> Task instructions
Among the lines below, take the one holding "martillo/negro <247, 311, 334, 353> -> none", the one holding "llave/blanco <467, 234, 511, 271>", and all lines between them. Set them down exactly.

Object state change records:
+ + + + + + +

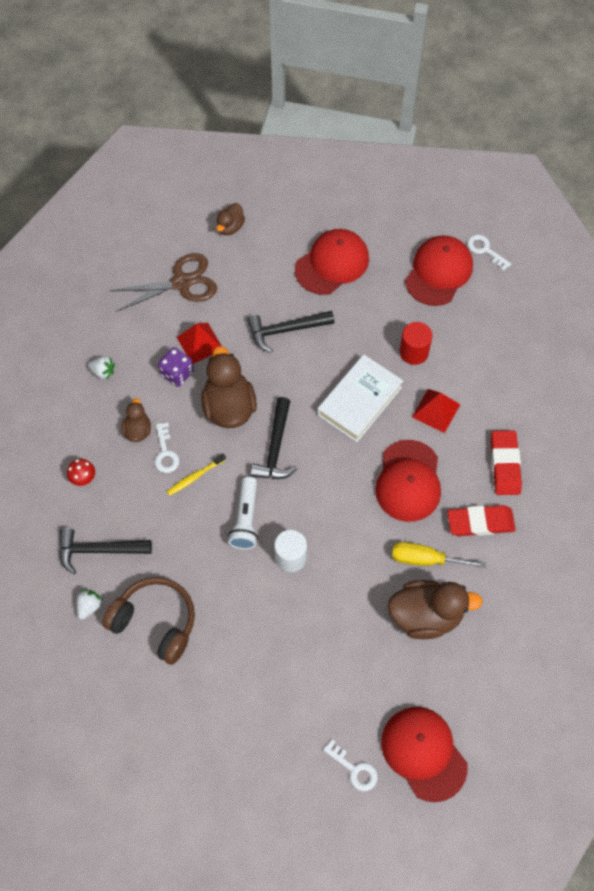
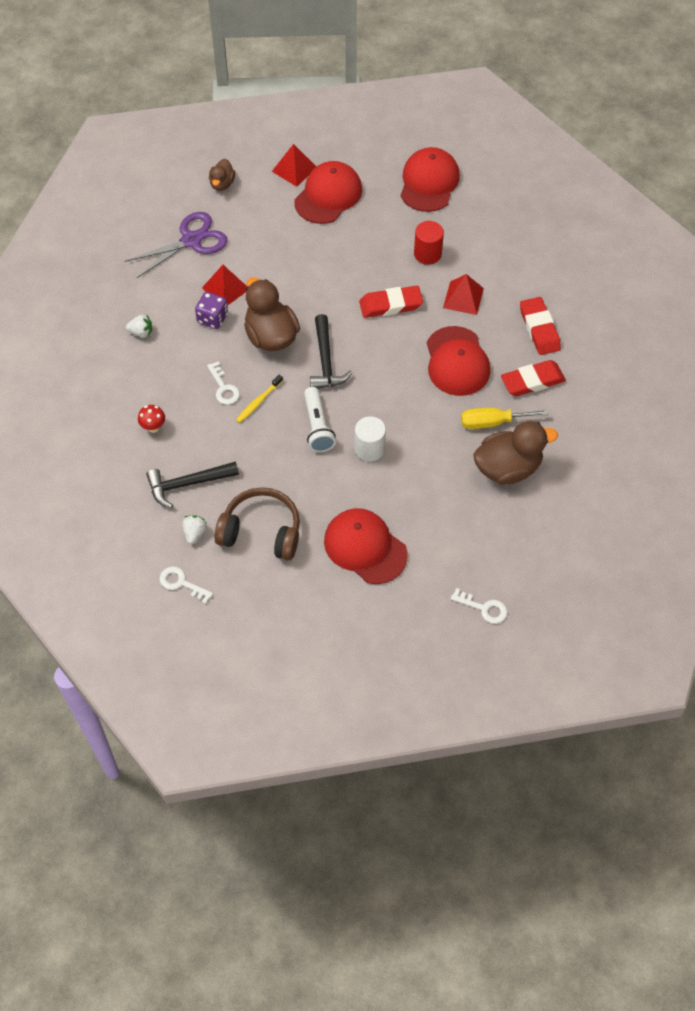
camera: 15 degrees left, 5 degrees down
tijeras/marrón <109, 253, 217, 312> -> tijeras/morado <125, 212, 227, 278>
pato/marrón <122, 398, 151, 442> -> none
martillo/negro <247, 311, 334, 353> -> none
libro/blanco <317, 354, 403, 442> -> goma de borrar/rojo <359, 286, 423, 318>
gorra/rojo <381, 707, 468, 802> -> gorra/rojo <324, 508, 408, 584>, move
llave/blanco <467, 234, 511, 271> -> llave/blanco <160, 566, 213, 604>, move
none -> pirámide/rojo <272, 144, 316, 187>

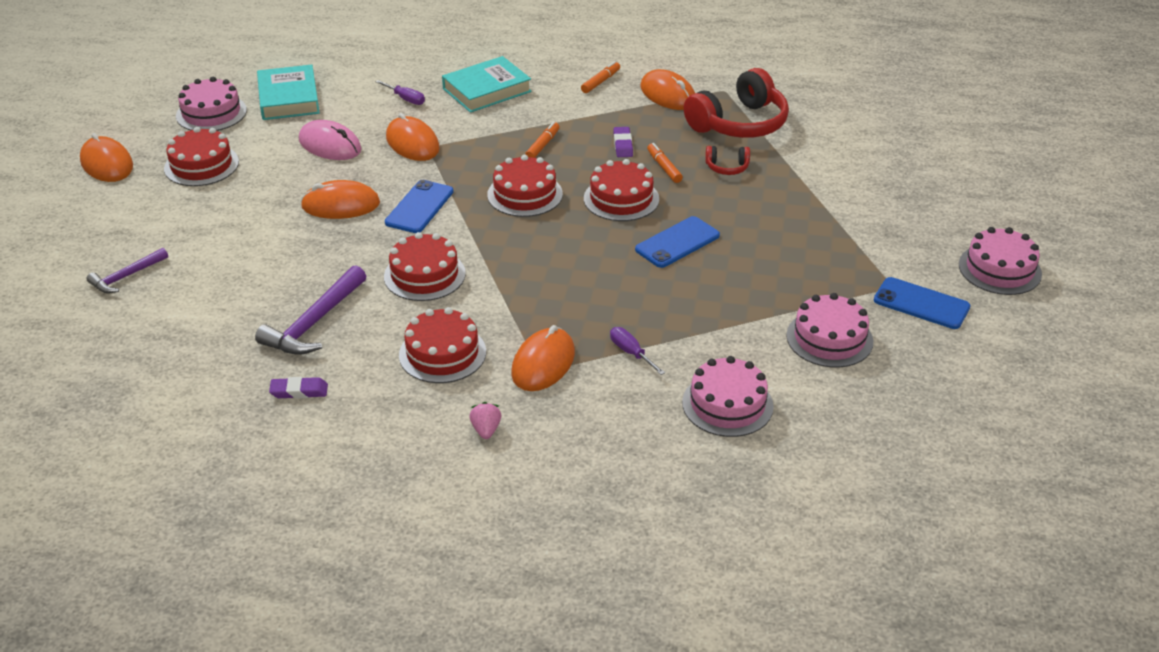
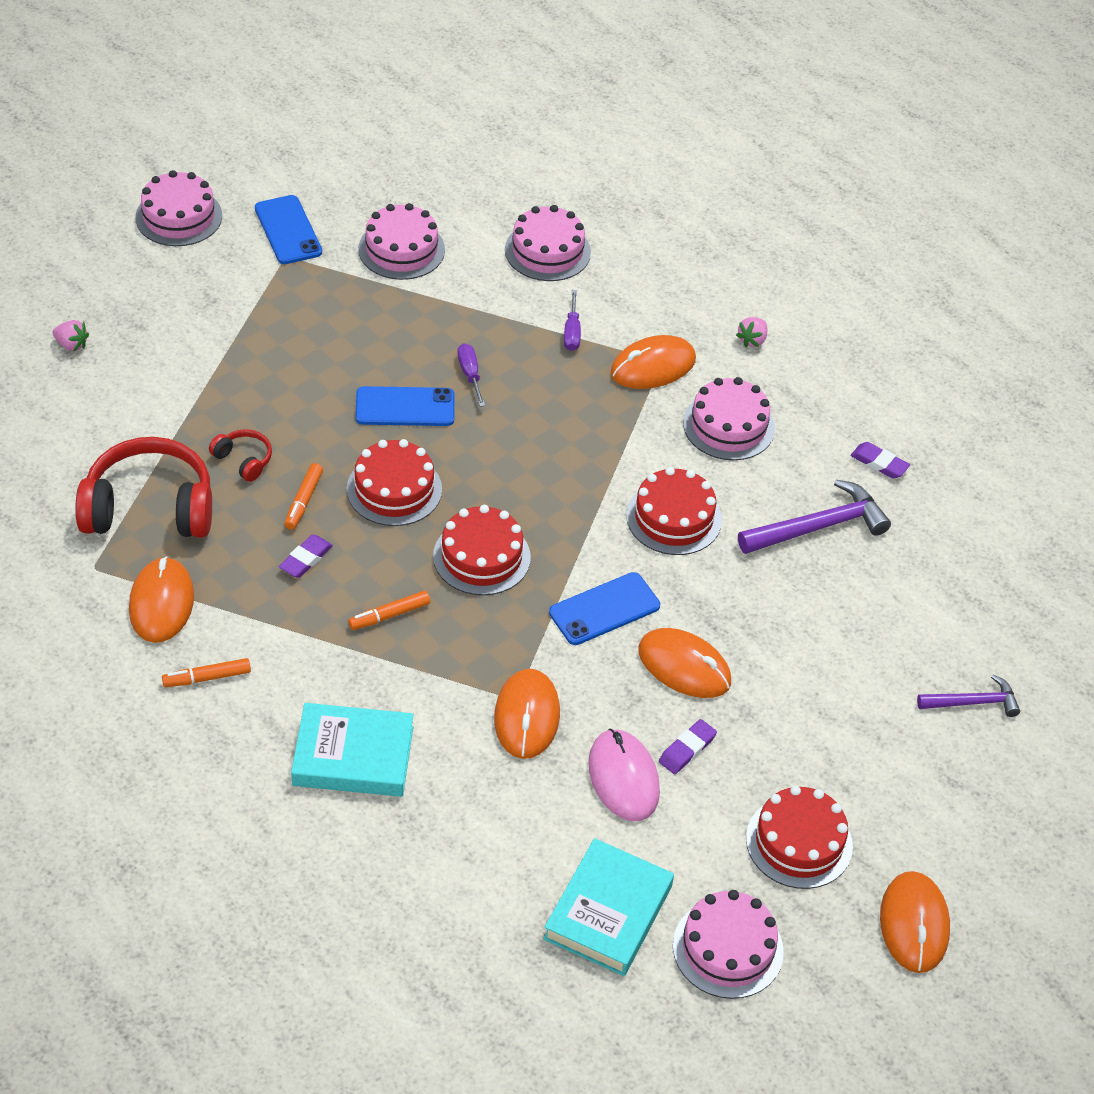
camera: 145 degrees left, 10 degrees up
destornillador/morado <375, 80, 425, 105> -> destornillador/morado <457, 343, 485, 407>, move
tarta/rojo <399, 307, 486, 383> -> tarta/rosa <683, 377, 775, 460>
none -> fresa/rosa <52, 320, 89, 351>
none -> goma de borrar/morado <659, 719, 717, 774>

+ + + + + + +

> Answer for the task
martillo/negro <247, 311, 334, 353> -> none
libro/blanco <317, 354, 403, 442> -> goma de borrar/rojo <359, 286, 423, 318>
gorra/rojo <381, 707, 468, 802> -> gorra/rojo <324, 508, 408, 584>, move
llave/blanco <467, 234, 511, 271> -> llave/blanco <160, 566, 213, 604>, move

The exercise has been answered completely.